[Colored object listings]

Segment Open

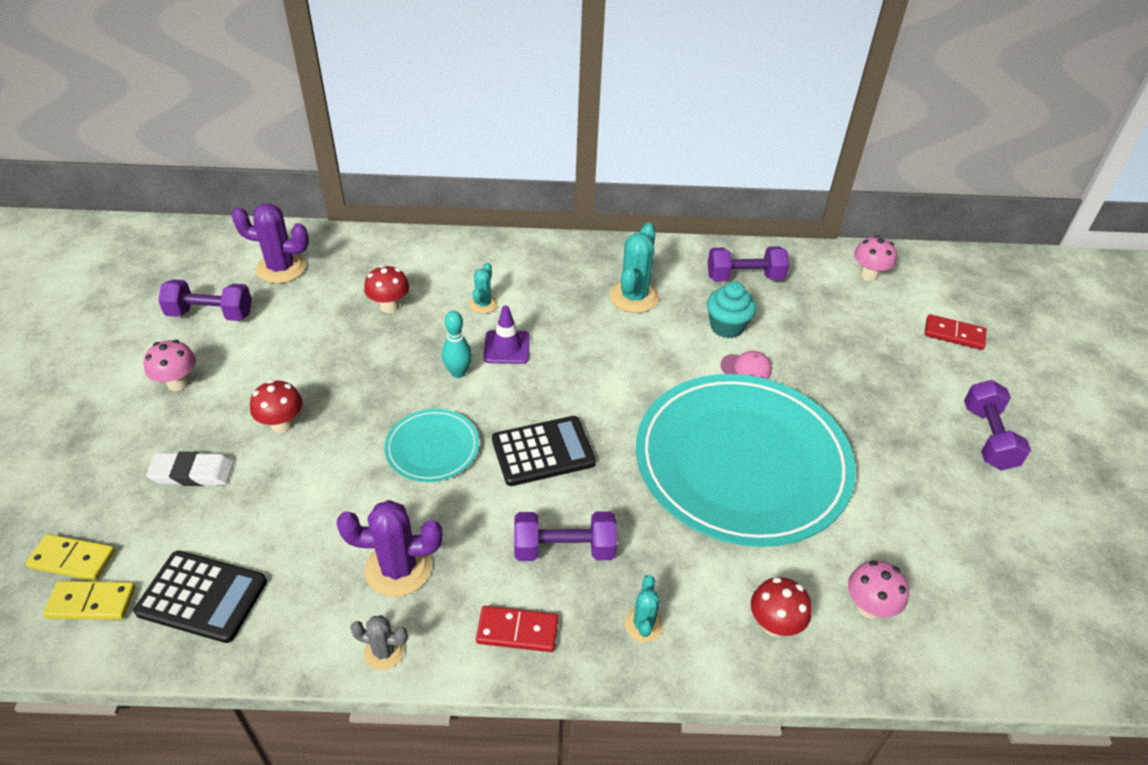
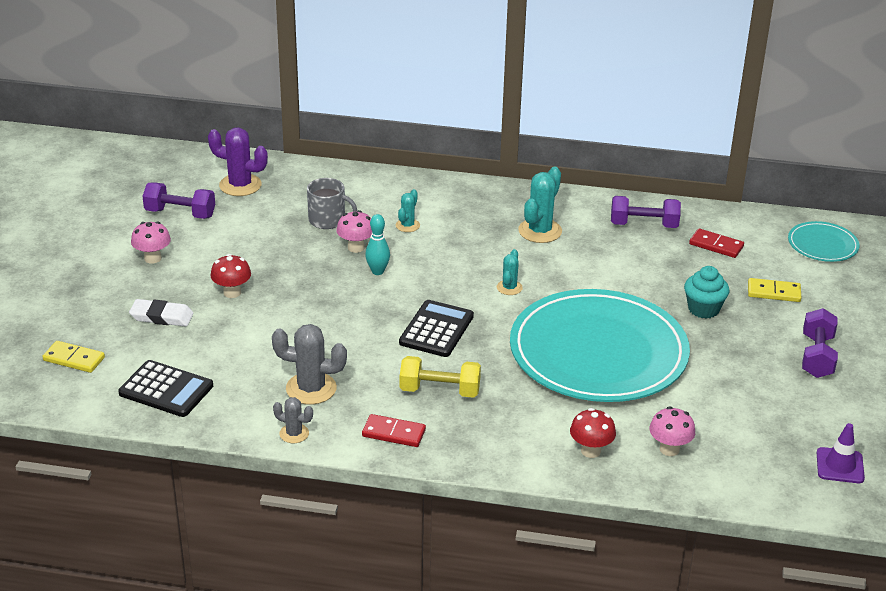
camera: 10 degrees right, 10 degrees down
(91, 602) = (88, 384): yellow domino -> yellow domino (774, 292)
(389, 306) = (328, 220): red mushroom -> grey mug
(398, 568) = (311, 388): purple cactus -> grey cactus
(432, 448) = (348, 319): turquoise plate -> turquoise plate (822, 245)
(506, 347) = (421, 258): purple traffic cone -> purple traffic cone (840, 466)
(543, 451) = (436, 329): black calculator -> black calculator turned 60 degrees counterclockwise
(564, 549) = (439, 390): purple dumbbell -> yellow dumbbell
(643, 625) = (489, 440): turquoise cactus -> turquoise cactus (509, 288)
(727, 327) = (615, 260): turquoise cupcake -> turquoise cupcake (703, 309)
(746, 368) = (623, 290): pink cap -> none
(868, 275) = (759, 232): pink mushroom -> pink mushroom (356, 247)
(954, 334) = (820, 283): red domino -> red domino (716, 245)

Segment Closed

▸ **YOUR ASSIGNMENT**: How many lines of the entries contain the word "yellow"? Only the number is wanted.

▸ **RESPONSE BELOW**: 2